• _Task requirements_: Copy out the data so that nothing differs from the original.

• _Modification records_:
= = = = =

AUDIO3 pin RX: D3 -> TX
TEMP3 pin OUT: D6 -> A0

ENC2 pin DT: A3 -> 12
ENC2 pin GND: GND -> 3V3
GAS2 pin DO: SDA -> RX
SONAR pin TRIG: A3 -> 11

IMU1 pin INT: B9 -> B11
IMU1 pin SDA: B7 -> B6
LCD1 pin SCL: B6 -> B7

= = = = =

• _Answer box_:
AUDIO3 pin RX: D3 -> TX
TEMP3 pin OUT: D6 -> A0

ENC2 pin DT: A3 -> 12
ENC2 pin GND: GND -> 3V3
GAS2 pin DO: SDA -> RX
SONAR pin TRIG: A3 -> 11

IMU1 pin INT: B9 -> B11
IMU1 pin SDA: B7 -> B6
LCD1 pin SCL: B6 -> B7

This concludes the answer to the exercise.